Shown below are entries with pictures; the line with "[(22,317),(0,318),(0,359),(25,358),(22,317)]" through the line with "All buildings are outlined." is the span to retype exactly, and the pictures stay out.

_Material provided_.
<<<<
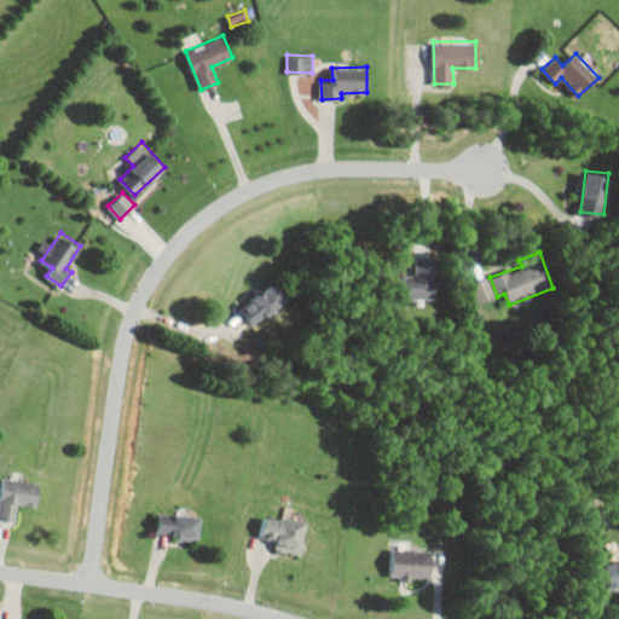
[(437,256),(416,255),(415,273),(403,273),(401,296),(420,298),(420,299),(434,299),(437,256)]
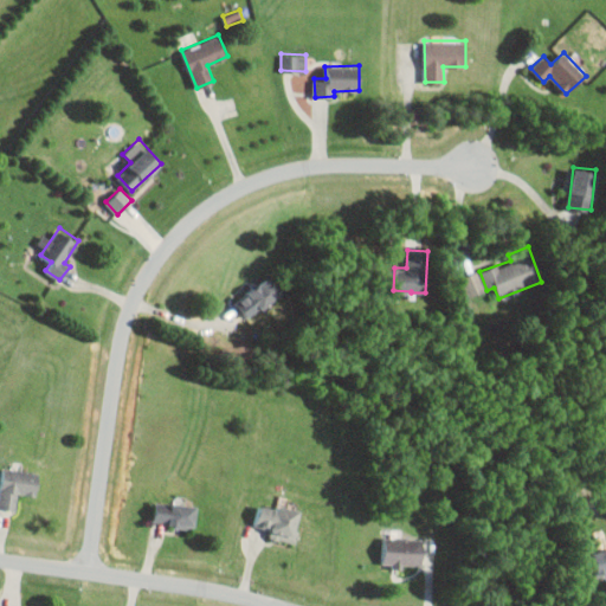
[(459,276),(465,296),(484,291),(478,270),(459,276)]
>>>>
<<<<
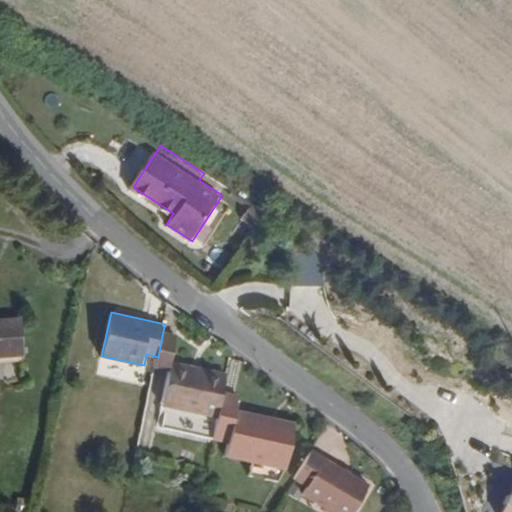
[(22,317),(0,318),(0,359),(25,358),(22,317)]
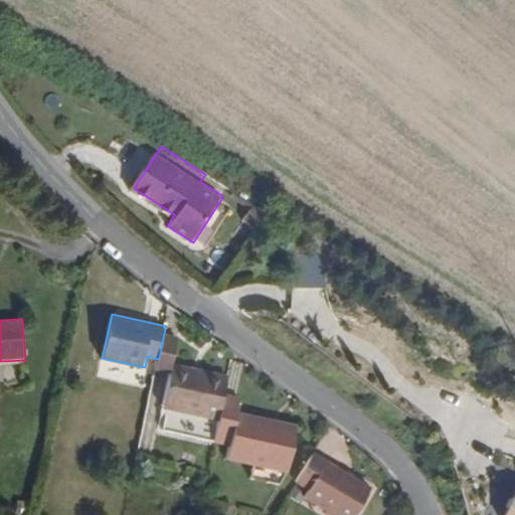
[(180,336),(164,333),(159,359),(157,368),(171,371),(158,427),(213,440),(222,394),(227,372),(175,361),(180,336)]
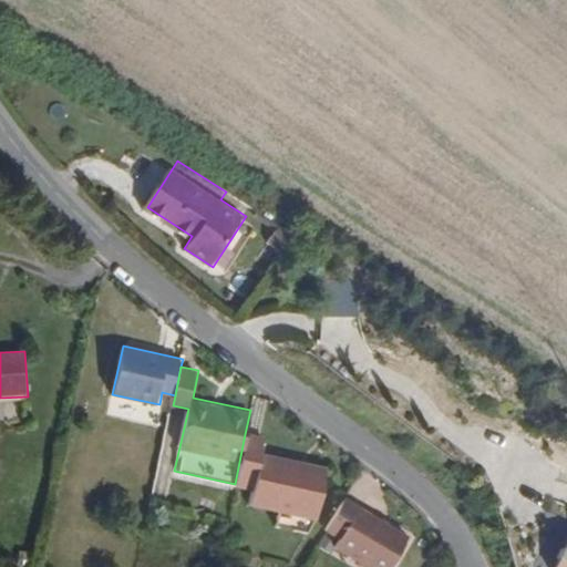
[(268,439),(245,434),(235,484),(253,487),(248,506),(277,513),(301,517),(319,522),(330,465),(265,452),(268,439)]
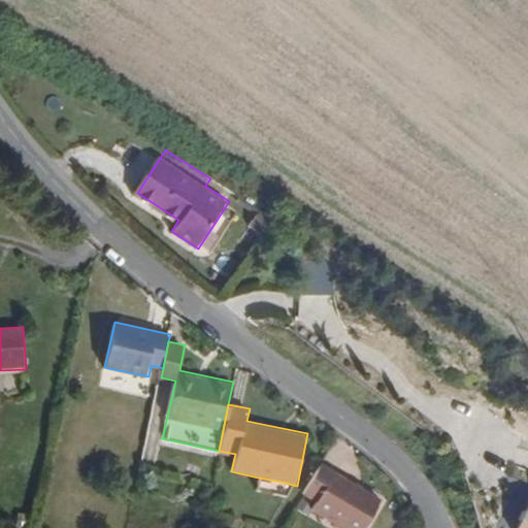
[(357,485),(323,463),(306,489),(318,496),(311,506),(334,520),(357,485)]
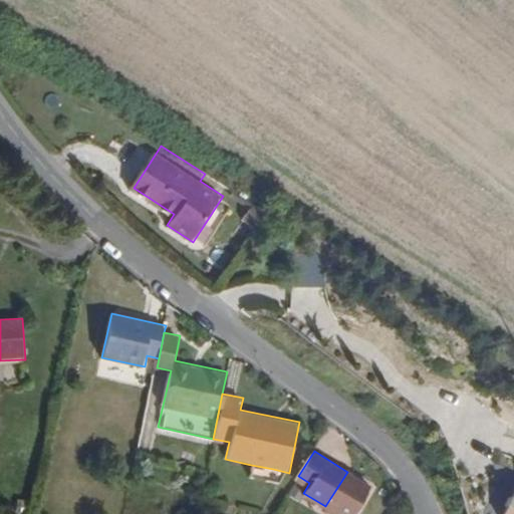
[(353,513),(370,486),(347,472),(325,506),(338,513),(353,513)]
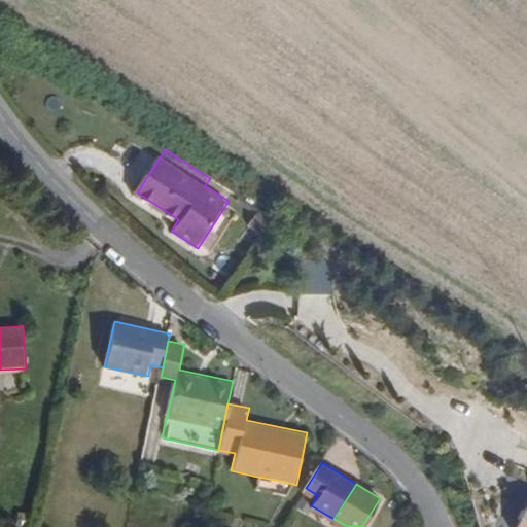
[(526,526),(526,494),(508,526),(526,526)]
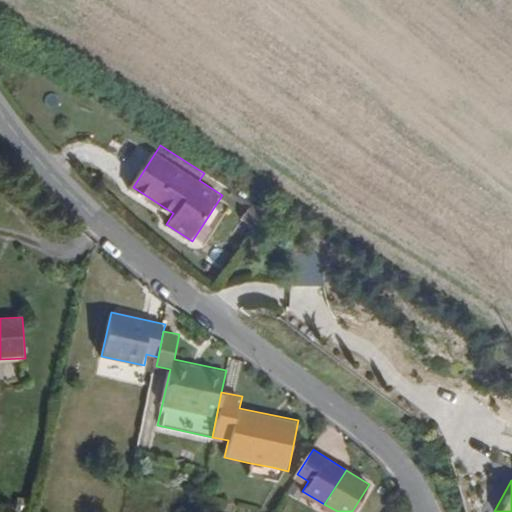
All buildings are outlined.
>>>>
_Output of the task_.
[(22,317),(0,318),(0,359),(25,358),(22,317)]
[(180,336),(164,333),(159,359),(157,368),(171,371),(158,427),(213,440),(222,394),(227,372),(175,361),(180,336)]
[(268,439),(245,434),(235,484),(253,487),(248,506),(277,513),(301,517),(319,522),(330,465),(265,452),(268,439)]
[(357,485),(323,463),(306,489),(318,496),(311,506),(334,520),(357,485)]
[(353,513),(370,486),(347,472),(325,506),(338,513),(353,513)]
[(526,526),(526,494),(508,526),(526,526)]
All buildings are outlined.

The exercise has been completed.